### DESCRIPTION OF THE TASK
In the entries that follow, locate the line with "none -> cyan round brick E3:F4 level 2", then restate that line and all later lines exactly as they appear, leaving pictures out.

### DATA TO USE
........

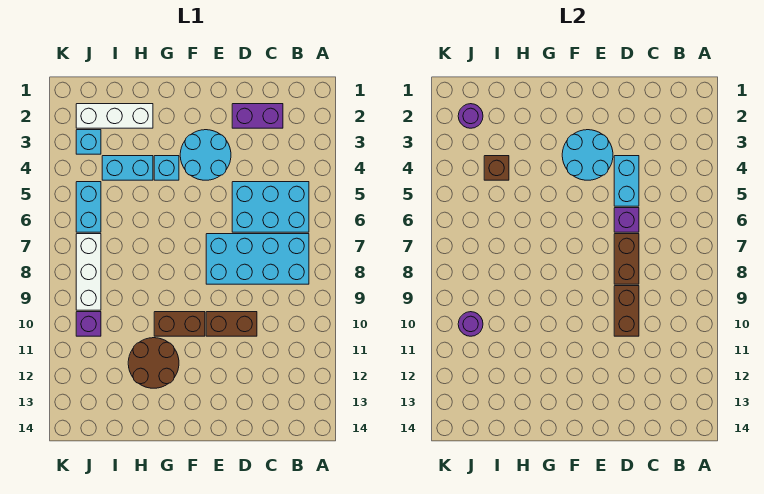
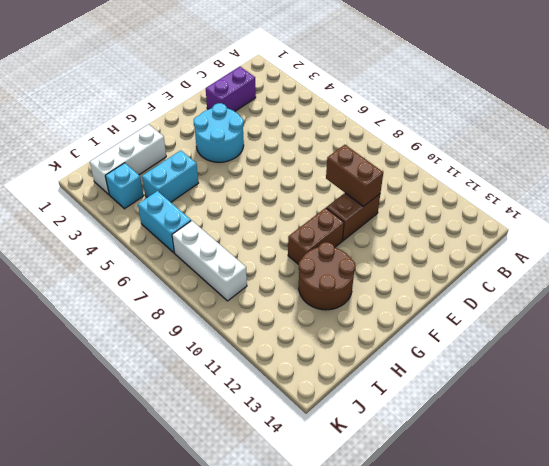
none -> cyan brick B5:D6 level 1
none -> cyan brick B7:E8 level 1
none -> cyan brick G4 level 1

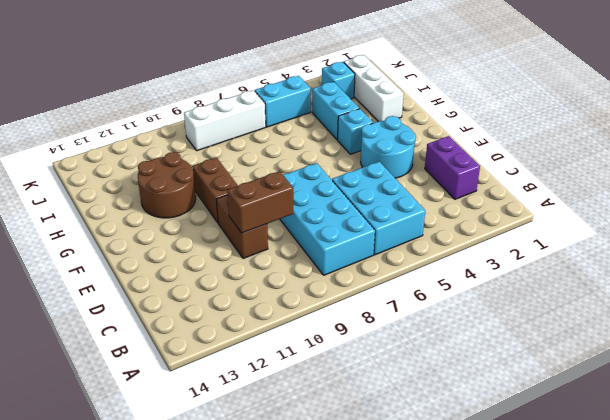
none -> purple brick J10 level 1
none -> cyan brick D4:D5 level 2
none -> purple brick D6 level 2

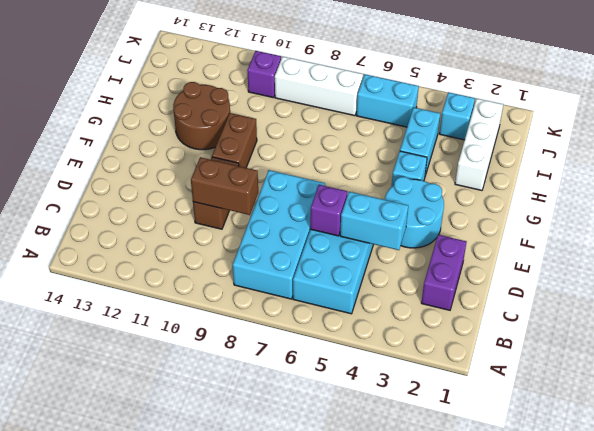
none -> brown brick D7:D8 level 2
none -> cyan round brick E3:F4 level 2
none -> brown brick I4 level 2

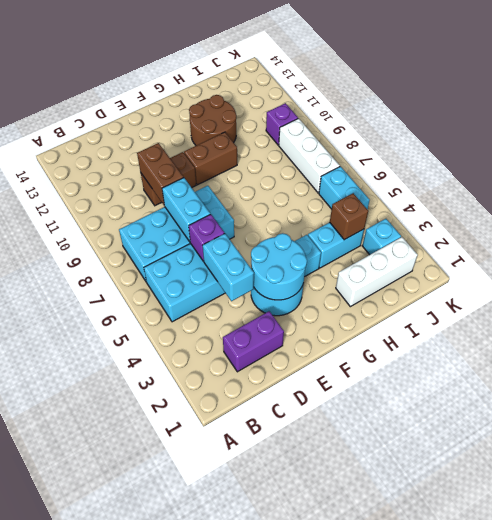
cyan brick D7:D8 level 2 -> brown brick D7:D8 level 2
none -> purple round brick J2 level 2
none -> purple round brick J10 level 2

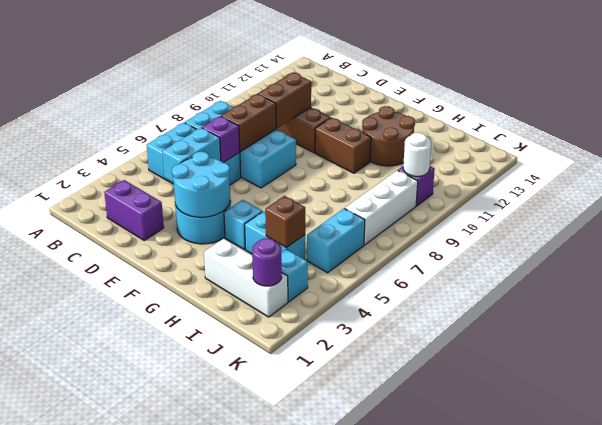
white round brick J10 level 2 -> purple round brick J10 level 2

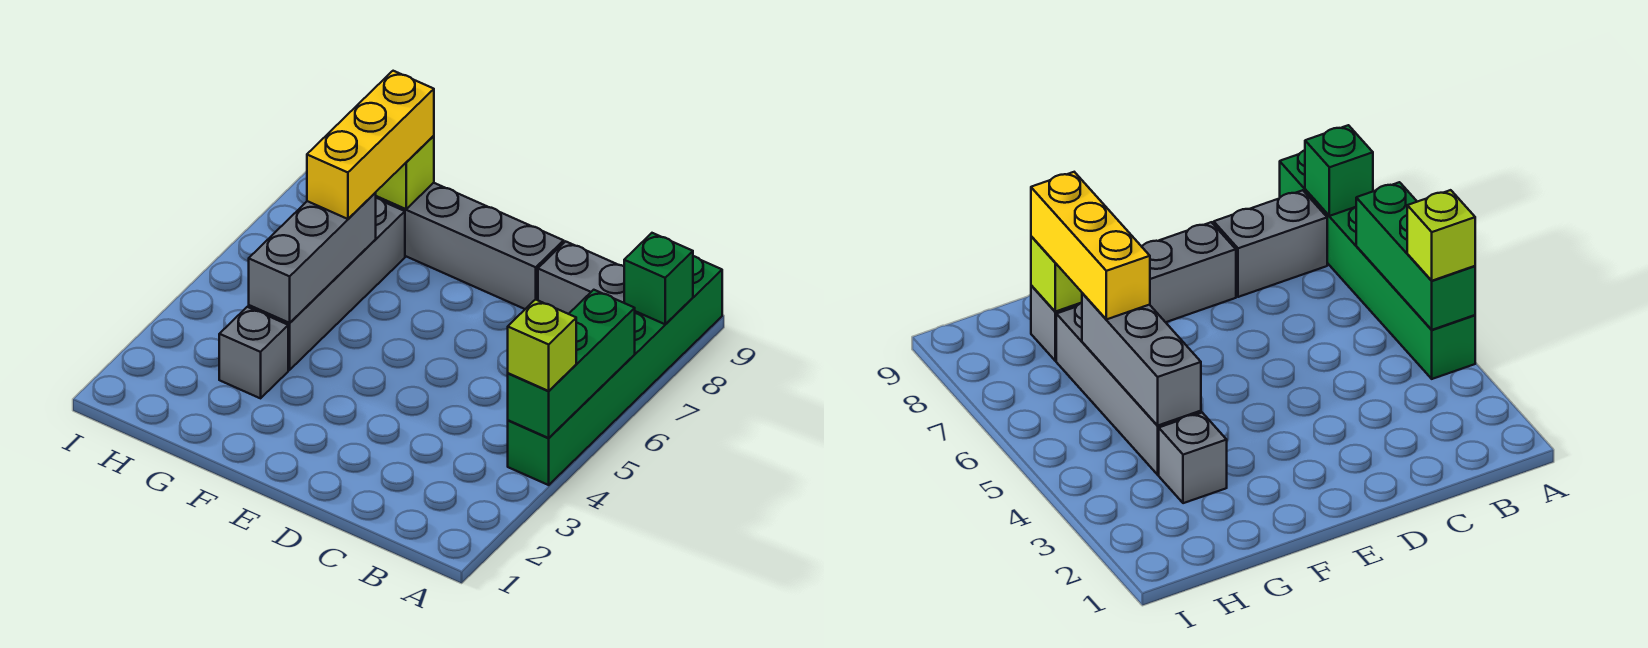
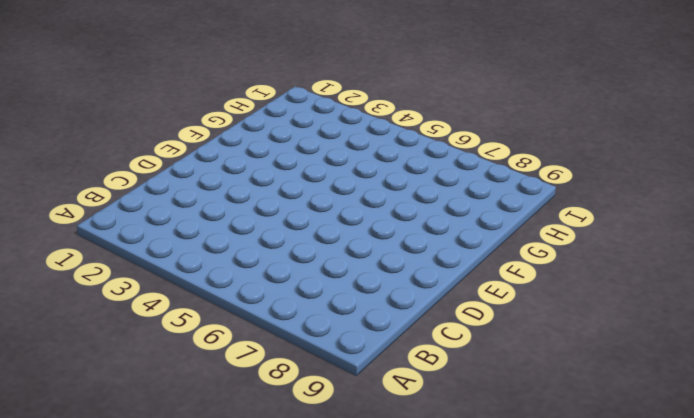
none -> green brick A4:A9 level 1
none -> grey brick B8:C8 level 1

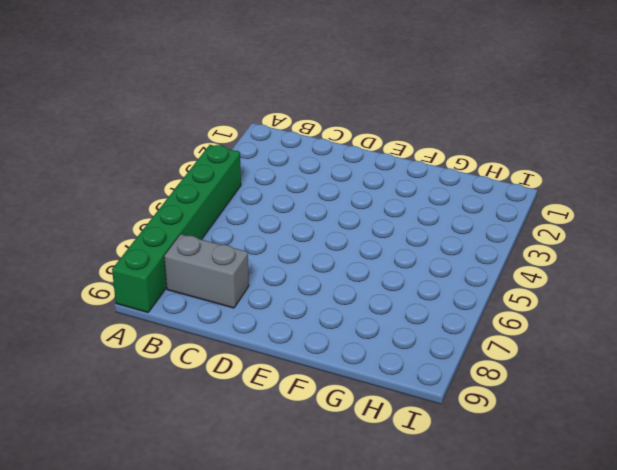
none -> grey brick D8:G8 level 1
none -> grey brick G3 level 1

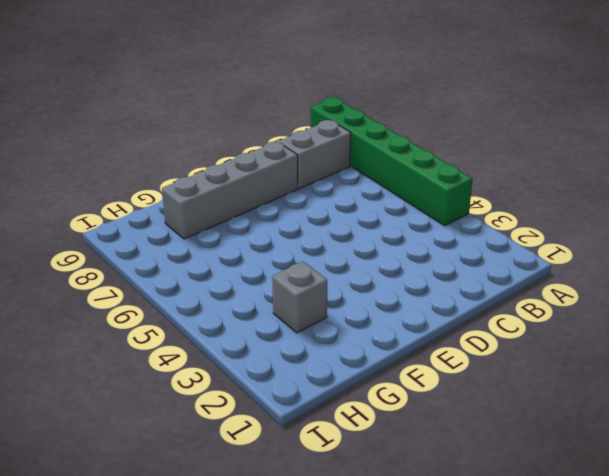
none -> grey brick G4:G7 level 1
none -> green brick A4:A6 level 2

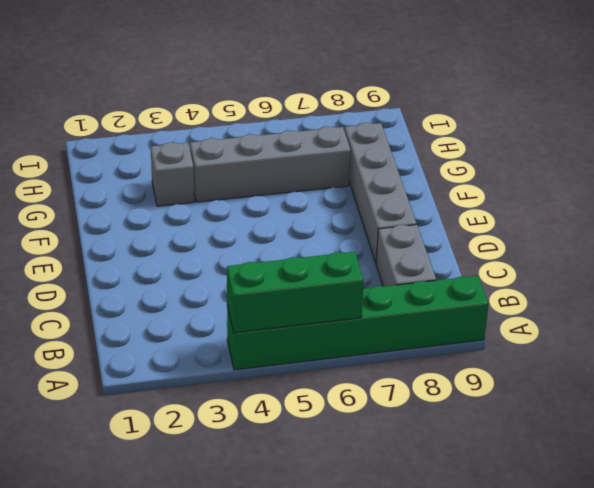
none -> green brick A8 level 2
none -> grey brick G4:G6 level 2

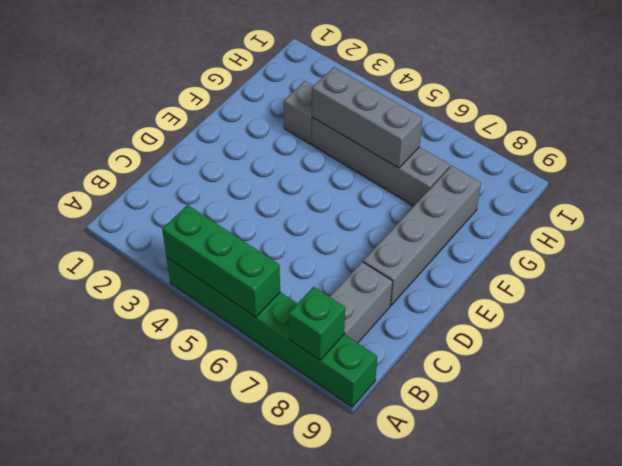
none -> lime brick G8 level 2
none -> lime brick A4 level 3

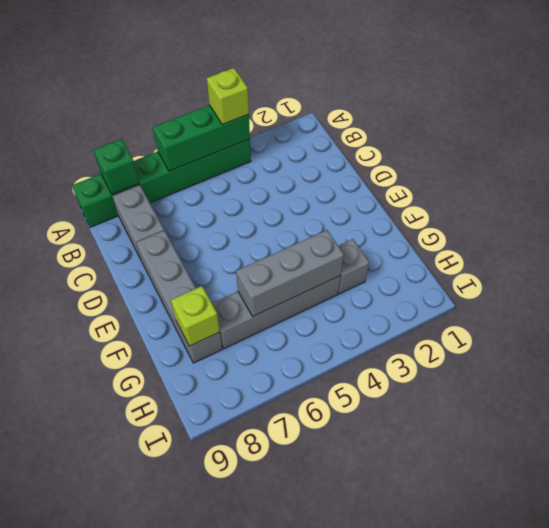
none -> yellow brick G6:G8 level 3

........

### WRITTEN RESPONSE
none -> cyan round brick E3:F4 level 2
none -> brown brick I4 level 2

cyan brick D7:D8 level 2 -> brown brick D7:D8 level 2
none -> purple round brick J2 level 2
none -> purple round brick J10 level 2

white round brick J10 level 2 -> purple round brick J10 level 2

none -> green brick A4:A9 level 1
none -> grey brick B8:C8 level 1

none -> grey brick D8:G8 level 1
none -> grey brick G3 level 1

none -> grey brick G4:G7 level 1
none -> green brick A4:A6 level 2

none -> green brick A8 level 2
none -> grey brick G4:G6 level 2

none -> lime brick G8 level 2
none -> lime brick A4 level 3

none -> yellow brick G6:G8 level 3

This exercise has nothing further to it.